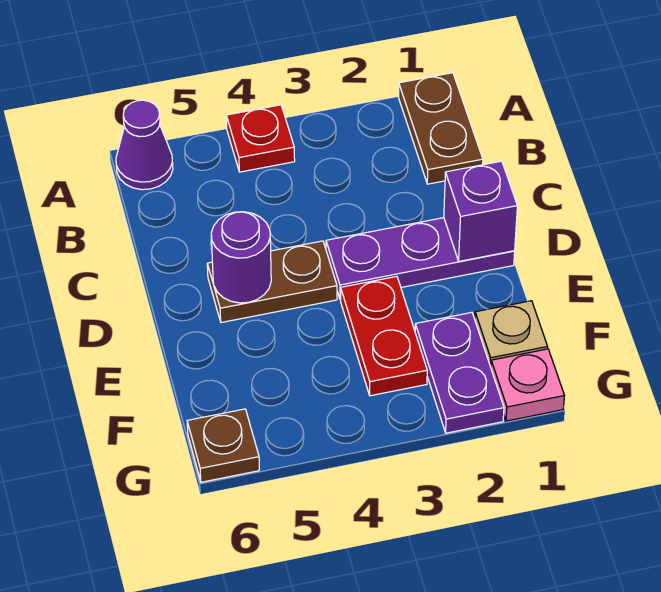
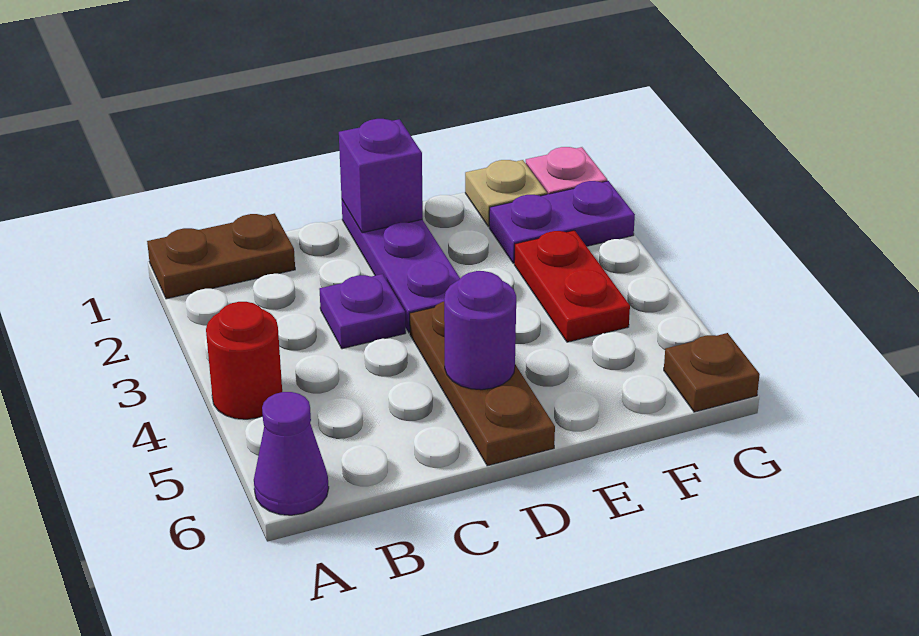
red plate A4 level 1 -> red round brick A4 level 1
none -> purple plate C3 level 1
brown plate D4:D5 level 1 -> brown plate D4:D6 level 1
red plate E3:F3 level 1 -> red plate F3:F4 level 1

---

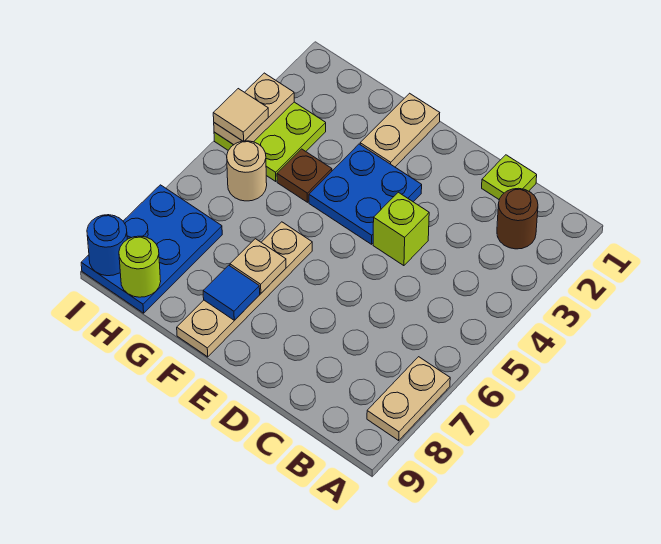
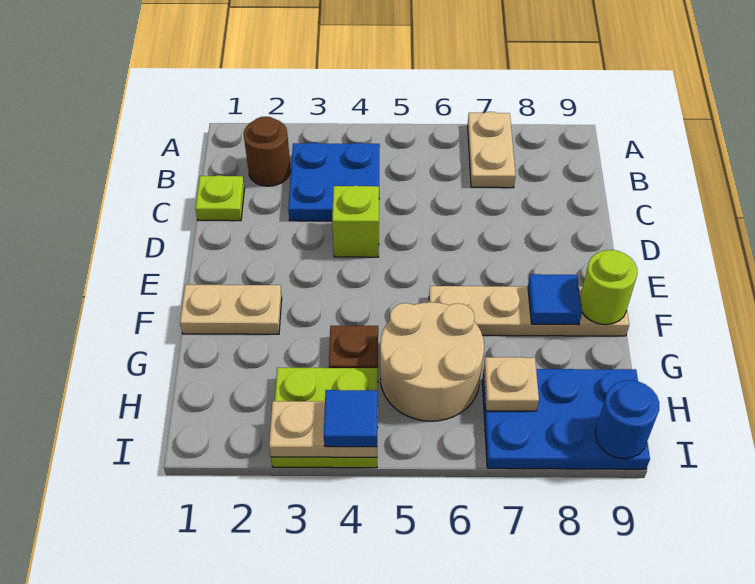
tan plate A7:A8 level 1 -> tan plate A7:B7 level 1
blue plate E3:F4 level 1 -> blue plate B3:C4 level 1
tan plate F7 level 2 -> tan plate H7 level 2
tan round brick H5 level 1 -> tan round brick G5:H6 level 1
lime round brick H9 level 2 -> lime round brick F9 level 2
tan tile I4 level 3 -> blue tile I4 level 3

---

** Problem to work on **
Only the lines above from the line with "red plate A4" to the line with "red plate E3:F3", those two lines included, should be reproduced exactly.

** Response to the task **
red plate A4 level 1 -> red round brick A4 level 1
none -> purple plate C3 level 1
brown plate D4:D5 level 1 -> brown plate D4:D6 level 1
red plate E3:F3 level 1 -> red plate F3:F4 level 1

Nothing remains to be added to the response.